DATASET ENTRIES -
▬▬▬▬▬▬▬▬▬▬
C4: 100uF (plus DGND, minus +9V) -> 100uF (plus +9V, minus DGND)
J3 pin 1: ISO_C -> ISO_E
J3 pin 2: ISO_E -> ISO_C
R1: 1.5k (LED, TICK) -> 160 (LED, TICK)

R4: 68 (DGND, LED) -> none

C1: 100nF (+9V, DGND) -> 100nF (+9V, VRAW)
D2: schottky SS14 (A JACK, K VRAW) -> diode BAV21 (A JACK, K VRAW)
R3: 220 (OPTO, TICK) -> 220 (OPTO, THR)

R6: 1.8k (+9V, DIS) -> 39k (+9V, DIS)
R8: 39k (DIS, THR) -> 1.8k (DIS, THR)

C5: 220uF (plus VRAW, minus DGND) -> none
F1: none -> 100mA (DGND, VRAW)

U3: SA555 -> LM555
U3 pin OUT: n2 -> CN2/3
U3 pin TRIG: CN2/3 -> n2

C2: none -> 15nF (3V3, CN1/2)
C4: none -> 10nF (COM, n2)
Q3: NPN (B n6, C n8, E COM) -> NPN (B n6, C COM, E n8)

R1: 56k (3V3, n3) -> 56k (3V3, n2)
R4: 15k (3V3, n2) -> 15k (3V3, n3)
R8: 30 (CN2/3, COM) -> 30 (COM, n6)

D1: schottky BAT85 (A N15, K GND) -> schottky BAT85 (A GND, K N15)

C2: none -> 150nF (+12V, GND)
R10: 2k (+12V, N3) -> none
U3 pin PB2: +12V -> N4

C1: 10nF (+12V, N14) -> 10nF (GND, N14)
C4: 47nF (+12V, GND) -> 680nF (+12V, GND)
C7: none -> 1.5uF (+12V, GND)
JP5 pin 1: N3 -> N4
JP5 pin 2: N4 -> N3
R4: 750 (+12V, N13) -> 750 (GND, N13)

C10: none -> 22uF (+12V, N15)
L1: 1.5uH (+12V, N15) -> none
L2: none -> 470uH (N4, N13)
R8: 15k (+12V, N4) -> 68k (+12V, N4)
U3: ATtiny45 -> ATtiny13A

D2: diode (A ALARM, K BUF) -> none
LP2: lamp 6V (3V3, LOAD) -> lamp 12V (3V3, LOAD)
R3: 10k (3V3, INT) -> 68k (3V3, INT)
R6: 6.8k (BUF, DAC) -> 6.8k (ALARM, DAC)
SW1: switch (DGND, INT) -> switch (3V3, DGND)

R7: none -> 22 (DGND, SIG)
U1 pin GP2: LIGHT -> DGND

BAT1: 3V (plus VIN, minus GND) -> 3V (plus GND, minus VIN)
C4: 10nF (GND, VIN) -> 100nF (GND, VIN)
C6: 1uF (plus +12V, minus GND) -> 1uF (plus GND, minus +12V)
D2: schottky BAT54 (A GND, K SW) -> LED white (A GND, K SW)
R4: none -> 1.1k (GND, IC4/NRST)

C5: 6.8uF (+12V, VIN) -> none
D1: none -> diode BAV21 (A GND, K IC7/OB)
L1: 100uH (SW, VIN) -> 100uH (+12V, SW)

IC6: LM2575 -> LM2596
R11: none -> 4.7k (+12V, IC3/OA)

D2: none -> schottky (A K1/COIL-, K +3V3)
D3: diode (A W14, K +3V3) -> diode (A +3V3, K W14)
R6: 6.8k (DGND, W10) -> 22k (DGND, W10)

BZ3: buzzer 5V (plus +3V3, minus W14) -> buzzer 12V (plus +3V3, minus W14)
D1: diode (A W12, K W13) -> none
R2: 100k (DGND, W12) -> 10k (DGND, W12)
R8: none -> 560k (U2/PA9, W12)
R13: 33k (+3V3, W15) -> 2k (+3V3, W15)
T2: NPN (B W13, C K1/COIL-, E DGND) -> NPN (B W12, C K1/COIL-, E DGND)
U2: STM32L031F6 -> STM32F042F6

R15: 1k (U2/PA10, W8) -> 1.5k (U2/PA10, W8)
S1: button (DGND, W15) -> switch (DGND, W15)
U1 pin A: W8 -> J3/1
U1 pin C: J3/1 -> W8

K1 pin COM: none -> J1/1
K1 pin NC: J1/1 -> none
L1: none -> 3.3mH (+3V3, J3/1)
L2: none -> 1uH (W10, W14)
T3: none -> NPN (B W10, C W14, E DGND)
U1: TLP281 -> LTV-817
▬▬▬▬▬▬▬▬▬▬
WHAT IS EXPECTED -
Check each line above for the string "VRAW" and copy every line that has it.

EXERCISE RESPONSE -
C1: 100nF (+9V, DGND) -> 100nF (+9V, VRAW)
D2: schottky SS14 (A JACK, K VRAW) -> diode BAV21 (A JACK, K VRAW)
C5: 220uF (plus VRAW, minus DGND) -> none
F1: none -> 100mA (DGND, VRAW)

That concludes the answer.